- **SHORT PROBLEM**: Pull out each line in the rows below that contains the string "major", and copy those lines in the order they appear.

Dataset records:

%%

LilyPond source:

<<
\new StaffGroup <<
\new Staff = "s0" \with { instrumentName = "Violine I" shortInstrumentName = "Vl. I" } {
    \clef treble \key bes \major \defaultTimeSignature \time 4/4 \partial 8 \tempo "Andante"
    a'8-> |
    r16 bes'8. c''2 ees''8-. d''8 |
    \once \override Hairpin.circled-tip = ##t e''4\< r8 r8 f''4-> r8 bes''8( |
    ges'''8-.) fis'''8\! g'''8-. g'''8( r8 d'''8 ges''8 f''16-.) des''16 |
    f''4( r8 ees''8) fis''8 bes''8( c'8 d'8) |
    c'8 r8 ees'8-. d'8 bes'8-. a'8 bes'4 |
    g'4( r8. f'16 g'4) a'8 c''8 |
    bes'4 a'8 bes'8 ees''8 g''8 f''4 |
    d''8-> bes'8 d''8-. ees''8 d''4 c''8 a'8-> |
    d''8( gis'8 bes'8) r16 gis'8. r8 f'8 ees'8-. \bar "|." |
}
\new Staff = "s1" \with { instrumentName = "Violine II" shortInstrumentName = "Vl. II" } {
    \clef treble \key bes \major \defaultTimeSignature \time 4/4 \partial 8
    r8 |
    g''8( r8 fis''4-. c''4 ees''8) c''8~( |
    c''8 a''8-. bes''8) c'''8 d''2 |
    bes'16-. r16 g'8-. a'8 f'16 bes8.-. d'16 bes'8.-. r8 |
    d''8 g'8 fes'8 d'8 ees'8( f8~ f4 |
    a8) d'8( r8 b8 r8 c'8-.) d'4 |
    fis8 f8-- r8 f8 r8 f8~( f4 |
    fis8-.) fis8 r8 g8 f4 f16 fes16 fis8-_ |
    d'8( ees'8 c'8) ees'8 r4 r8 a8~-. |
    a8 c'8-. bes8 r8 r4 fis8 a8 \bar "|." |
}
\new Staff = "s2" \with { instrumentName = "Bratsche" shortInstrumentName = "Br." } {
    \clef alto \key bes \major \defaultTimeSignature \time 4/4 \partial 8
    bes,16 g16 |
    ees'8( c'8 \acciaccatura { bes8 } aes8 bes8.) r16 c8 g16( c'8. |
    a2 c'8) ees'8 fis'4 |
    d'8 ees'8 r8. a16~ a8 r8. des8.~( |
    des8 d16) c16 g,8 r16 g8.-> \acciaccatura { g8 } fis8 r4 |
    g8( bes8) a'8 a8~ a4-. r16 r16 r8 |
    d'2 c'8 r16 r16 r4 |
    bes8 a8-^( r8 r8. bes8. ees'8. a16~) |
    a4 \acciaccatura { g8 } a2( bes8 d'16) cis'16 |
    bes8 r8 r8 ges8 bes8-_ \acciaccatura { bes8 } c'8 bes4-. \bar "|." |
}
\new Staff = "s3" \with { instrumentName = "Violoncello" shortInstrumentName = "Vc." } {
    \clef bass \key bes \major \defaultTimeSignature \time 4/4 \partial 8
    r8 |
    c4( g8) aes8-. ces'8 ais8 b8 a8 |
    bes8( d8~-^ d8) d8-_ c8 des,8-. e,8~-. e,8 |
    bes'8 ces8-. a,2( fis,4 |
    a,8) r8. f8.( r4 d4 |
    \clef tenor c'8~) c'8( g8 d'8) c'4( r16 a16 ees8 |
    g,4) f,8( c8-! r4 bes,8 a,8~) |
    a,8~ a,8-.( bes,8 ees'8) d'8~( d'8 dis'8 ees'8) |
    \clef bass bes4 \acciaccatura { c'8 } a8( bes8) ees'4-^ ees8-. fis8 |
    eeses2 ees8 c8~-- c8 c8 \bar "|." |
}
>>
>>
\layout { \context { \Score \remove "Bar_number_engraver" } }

%%

- **CORRECT OUTPUT**:
    \clef treble \key bes \major \defaultTimeSignature \time 4/4 \partial 8 \tempo "Andante"
    \clef treble \key bes \major \defaultTimeSignature \time 4/4 \partial 8
    \clef alto \key bes \major \defaultTimeSignature \time 4/4 \partial 8
    \clef bass \key bes \major \defaultTimeSignature \time 4/4 \partial 8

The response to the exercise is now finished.